# [Task inputs]
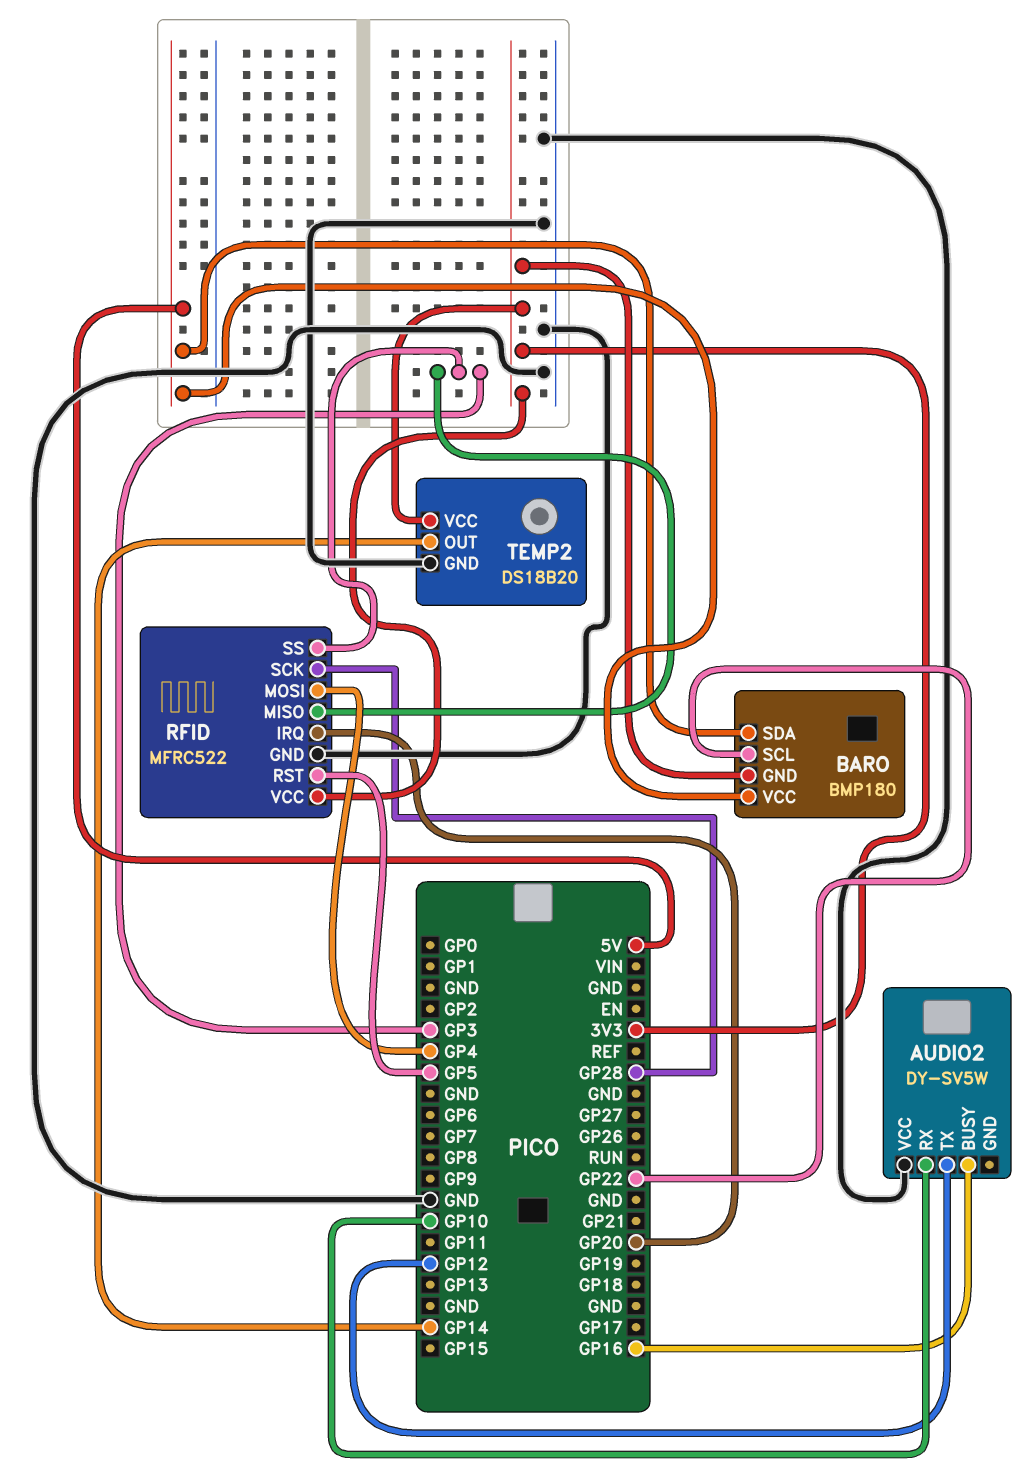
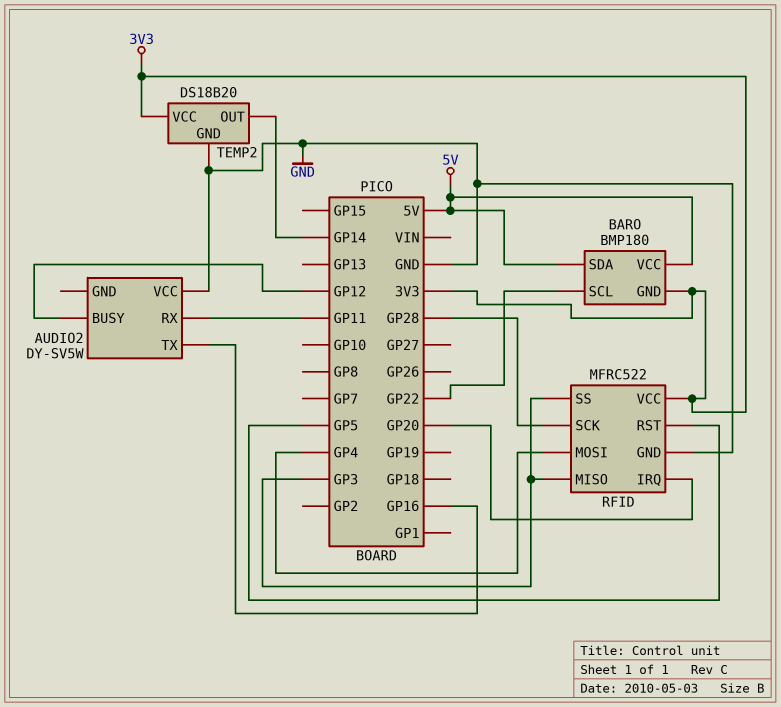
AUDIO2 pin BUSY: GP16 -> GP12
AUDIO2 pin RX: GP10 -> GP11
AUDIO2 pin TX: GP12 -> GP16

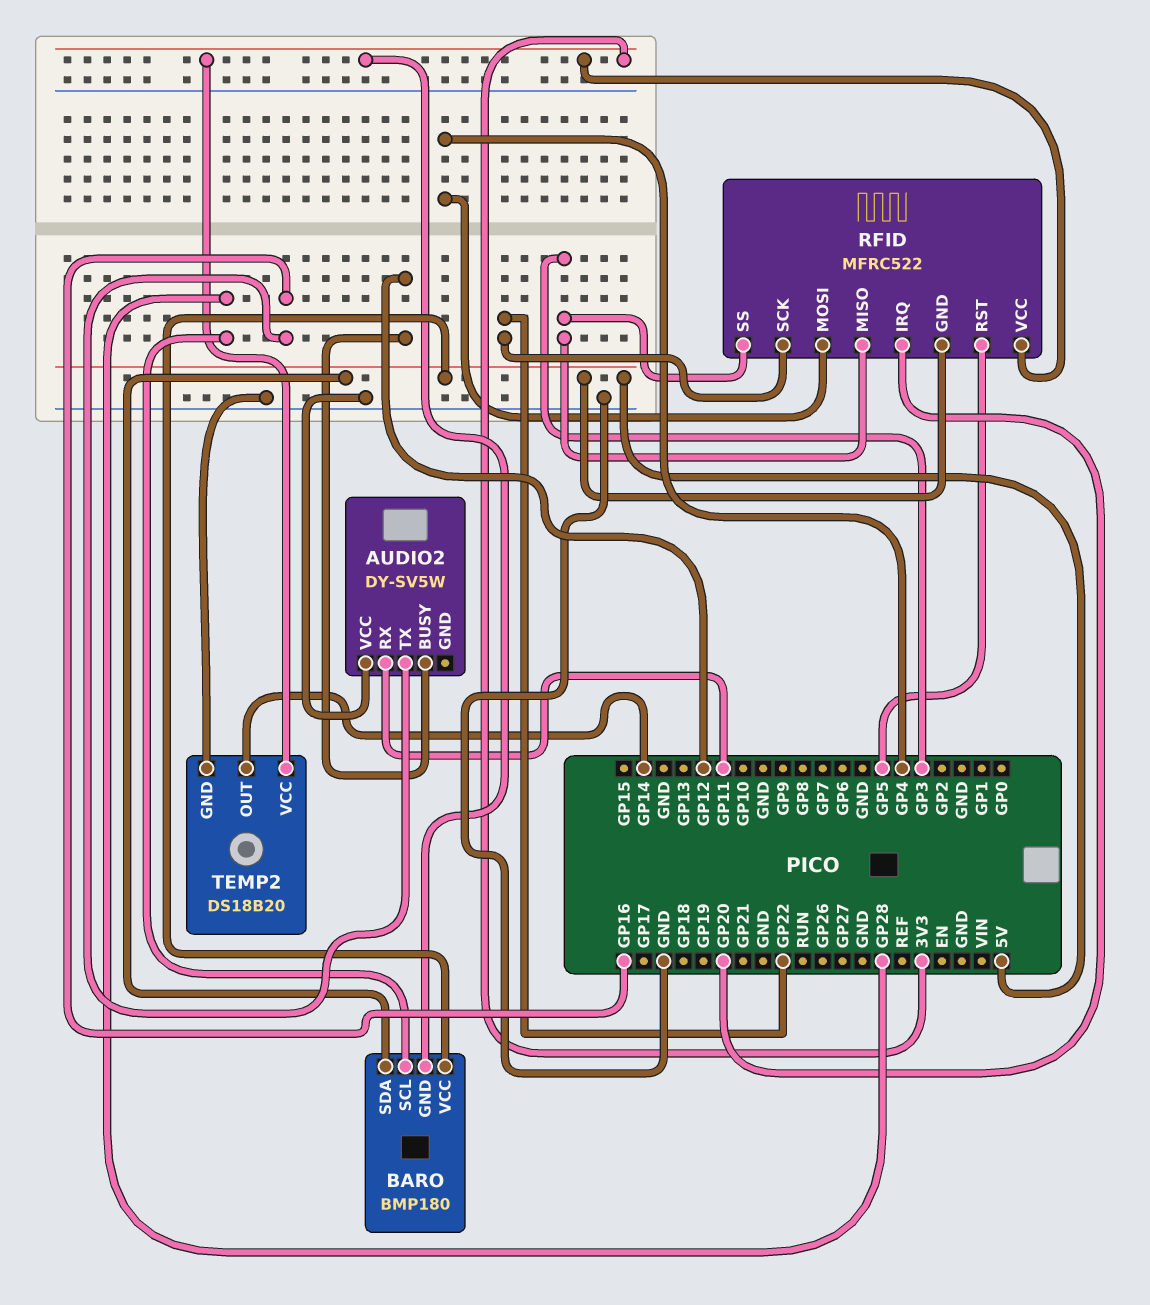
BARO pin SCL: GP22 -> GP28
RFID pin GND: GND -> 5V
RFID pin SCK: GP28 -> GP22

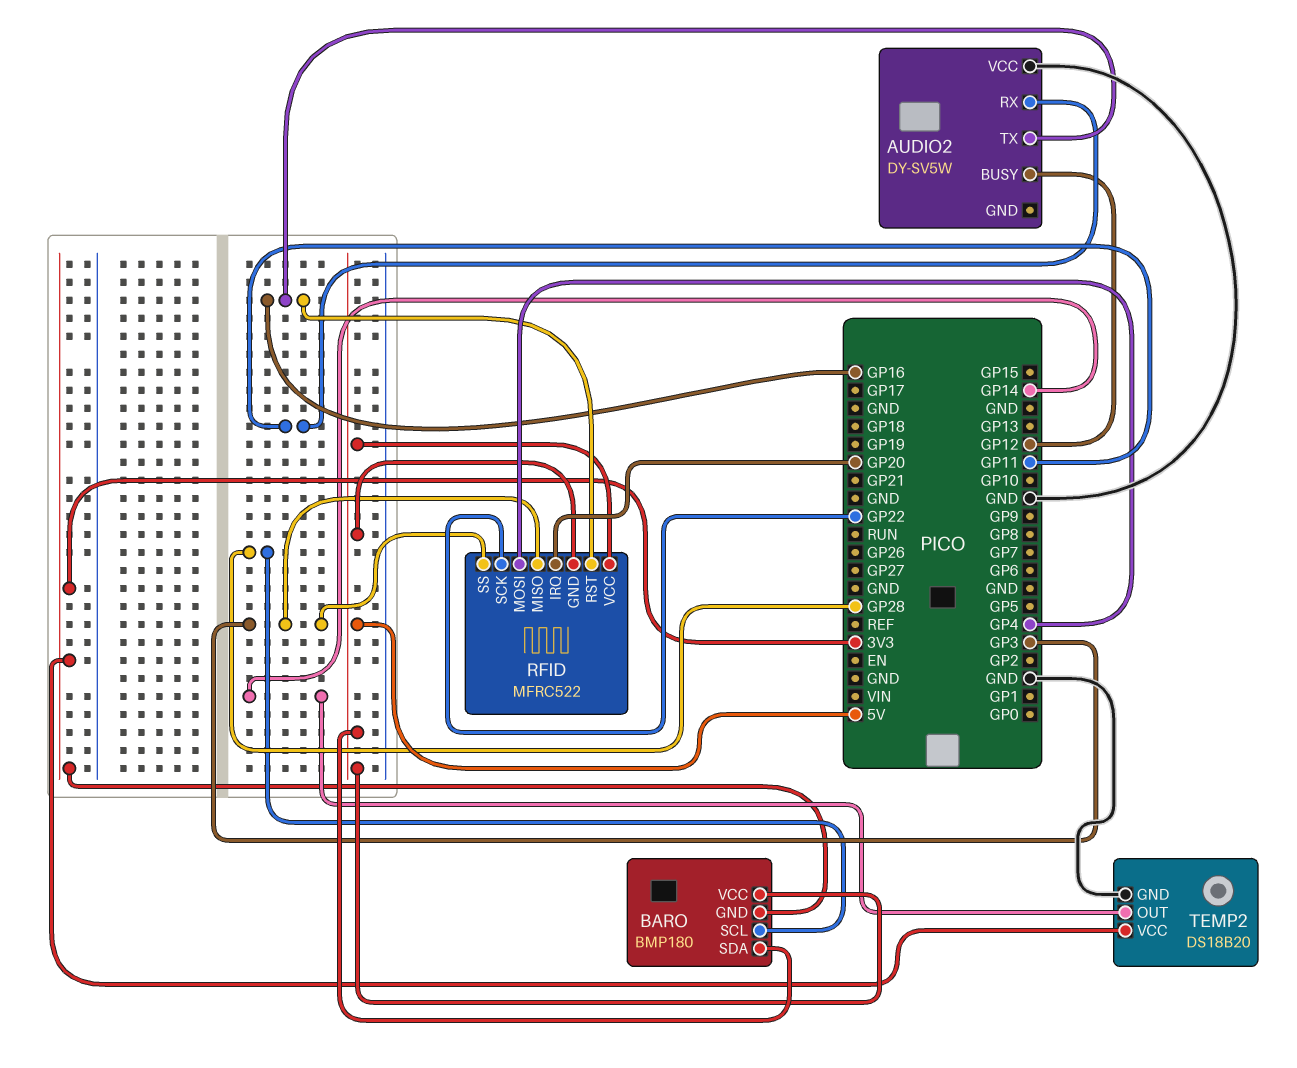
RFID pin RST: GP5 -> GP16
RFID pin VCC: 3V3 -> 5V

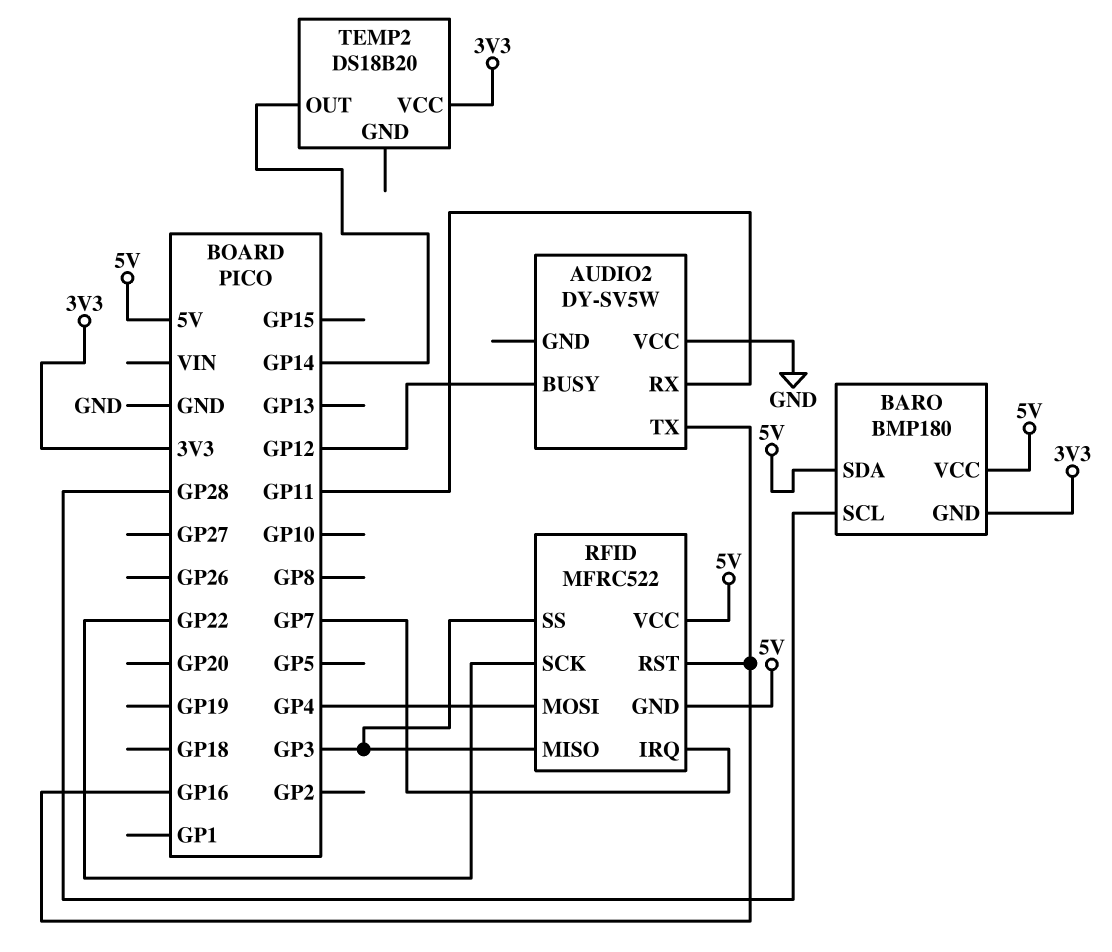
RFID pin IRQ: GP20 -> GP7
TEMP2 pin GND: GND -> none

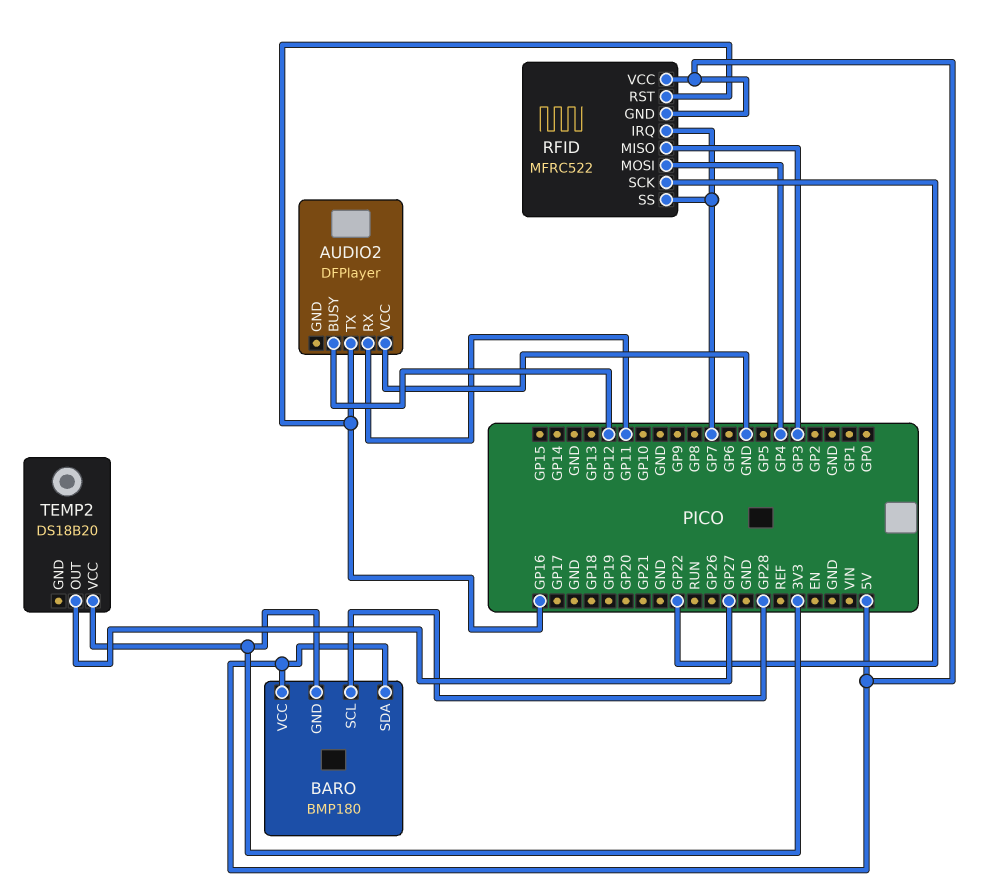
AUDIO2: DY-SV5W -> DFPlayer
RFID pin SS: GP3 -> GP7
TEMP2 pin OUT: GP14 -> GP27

# [Your task]
The entries above need to be output again in full, exactly, and without pictures.

# [Completed task]
AUDIO2 pin BUSY: GP16 -> GP12
AUDIO2 pin RX: GP10 -> GP11
AUDIO2 pin TX: GP12 -> GP16

BARO pin SCL: GP22 -> GP28
RFID pin GND: GND -> 5V
RFID pin SCK: GP28 -> GP22

RFID pin RST: GP5 -> GP16
RFID pin VCC: 3V3 -> 5V

RFID pin IRQ: GP20 -> GP7
TEMP2 pin GND: GND -> none

AUDIO2: DY-SV5W -> DFPlayer
RFID pin SS: GP3 -> GP7
TEMP2 pin OUT: GP14 -> GP27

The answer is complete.